• _EXCERPTED DATA_:
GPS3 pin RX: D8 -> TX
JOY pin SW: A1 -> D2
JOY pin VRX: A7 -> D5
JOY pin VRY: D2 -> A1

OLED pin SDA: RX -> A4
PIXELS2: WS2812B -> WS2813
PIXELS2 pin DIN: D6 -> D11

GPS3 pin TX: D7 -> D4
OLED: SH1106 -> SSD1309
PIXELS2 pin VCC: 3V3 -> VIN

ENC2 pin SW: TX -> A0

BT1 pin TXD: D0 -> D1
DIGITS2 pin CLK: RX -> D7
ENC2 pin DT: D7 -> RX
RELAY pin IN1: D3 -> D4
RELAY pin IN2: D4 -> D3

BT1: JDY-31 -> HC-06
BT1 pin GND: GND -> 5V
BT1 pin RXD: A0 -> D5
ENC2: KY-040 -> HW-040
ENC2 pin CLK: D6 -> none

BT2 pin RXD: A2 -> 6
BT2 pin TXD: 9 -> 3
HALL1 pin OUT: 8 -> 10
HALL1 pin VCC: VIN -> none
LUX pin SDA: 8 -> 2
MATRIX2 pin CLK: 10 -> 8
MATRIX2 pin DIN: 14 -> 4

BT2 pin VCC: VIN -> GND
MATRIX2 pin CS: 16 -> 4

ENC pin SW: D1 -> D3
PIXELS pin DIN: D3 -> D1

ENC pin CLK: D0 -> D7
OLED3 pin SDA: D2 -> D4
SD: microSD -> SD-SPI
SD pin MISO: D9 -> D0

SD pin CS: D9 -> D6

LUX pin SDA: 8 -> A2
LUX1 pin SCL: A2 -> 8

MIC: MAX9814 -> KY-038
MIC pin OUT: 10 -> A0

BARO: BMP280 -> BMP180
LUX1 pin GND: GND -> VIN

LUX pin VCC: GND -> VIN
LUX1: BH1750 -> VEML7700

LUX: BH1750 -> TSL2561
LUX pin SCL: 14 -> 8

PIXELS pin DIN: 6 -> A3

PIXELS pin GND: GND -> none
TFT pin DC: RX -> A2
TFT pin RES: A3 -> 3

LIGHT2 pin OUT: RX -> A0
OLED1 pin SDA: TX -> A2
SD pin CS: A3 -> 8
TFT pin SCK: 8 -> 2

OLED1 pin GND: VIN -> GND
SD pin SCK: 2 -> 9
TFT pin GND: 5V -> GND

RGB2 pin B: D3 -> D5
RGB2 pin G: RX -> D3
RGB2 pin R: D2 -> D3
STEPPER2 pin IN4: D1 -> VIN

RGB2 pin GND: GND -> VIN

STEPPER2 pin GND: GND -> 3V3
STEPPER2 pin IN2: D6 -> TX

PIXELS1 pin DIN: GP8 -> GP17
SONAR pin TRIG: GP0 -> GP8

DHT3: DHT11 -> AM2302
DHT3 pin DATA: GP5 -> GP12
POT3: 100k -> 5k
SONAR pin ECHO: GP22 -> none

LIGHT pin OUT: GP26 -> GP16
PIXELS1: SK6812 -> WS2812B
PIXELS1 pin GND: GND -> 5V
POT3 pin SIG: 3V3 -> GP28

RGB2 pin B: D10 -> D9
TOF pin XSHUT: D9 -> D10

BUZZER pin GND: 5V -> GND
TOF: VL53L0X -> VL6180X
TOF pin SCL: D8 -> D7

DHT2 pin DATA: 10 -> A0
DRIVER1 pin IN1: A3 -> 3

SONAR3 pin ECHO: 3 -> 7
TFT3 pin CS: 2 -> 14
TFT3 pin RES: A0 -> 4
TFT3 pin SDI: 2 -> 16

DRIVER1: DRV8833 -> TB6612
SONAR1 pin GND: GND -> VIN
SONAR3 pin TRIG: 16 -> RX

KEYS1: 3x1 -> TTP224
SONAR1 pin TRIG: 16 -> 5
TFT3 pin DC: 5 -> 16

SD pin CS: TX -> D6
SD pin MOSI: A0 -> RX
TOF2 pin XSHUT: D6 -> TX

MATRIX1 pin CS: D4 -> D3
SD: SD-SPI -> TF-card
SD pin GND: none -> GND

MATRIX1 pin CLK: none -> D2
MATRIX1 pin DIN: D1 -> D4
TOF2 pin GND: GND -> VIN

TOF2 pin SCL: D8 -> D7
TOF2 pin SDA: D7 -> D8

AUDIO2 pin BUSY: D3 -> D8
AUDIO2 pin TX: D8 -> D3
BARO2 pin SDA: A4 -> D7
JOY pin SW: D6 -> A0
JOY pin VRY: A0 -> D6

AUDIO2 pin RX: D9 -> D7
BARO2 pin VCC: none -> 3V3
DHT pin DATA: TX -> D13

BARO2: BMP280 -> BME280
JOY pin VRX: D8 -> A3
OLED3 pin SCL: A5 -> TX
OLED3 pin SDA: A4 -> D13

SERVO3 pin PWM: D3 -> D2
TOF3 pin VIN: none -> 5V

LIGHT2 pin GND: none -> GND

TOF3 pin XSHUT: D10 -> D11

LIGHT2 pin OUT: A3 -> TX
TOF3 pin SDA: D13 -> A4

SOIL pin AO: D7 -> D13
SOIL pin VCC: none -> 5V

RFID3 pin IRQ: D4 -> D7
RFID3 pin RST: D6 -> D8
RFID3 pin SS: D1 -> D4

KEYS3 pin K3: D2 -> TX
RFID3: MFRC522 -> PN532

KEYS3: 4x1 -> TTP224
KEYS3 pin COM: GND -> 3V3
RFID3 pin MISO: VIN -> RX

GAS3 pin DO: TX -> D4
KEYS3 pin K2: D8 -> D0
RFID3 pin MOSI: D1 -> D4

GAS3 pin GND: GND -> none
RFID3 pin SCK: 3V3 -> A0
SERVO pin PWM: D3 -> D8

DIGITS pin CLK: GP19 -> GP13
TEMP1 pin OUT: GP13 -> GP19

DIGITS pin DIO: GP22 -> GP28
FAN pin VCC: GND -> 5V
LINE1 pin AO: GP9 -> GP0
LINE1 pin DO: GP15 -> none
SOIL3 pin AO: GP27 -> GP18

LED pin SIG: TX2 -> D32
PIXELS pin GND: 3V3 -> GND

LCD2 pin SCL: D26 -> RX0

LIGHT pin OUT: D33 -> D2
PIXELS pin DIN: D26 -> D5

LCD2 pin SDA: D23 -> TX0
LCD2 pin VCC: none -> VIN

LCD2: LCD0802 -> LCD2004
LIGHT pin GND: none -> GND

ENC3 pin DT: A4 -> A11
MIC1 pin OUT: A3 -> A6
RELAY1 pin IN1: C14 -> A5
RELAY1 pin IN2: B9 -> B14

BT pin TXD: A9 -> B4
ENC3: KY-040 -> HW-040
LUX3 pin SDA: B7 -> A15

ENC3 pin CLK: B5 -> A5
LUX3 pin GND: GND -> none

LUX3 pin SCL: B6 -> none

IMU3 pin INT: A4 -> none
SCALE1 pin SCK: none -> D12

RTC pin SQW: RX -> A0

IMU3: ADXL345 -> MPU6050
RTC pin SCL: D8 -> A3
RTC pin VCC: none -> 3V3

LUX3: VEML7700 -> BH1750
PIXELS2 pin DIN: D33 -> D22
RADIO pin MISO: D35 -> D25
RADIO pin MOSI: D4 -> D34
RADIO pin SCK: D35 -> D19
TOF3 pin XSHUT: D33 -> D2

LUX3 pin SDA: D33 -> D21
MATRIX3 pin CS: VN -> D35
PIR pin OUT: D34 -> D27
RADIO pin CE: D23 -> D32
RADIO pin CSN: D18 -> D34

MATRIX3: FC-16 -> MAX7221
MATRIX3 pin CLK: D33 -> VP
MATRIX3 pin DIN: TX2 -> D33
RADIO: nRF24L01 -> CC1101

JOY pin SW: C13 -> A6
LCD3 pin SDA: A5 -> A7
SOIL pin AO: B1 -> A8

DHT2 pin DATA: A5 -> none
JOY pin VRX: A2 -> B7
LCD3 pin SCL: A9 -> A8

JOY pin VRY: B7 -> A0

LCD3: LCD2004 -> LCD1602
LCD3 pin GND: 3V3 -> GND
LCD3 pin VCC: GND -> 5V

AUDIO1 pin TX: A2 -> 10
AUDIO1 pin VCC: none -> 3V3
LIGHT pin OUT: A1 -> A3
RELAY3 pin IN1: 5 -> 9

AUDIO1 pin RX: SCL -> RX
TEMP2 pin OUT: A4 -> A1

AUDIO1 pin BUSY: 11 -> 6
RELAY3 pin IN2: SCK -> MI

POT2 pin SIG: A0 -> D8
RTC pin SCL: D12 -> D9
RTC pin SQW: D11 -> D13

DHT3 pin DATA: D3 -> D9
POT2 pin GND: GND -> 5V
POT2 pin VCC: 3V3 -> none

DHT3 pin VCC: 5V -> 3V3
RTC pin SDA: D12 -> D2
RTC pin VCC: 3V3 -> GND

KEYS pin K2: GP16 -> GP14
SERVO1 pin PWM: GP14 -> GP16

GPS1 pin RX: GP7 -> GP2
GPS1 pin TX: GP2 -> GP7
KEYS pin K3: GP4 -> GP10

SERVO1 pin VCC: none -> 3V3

• _EXERCISE REQUIREMENTS_:
Where the string "MOSI" appears in a line of the entries, count that line, and state the total alone.

• _WRITTEN ANSWER_:
3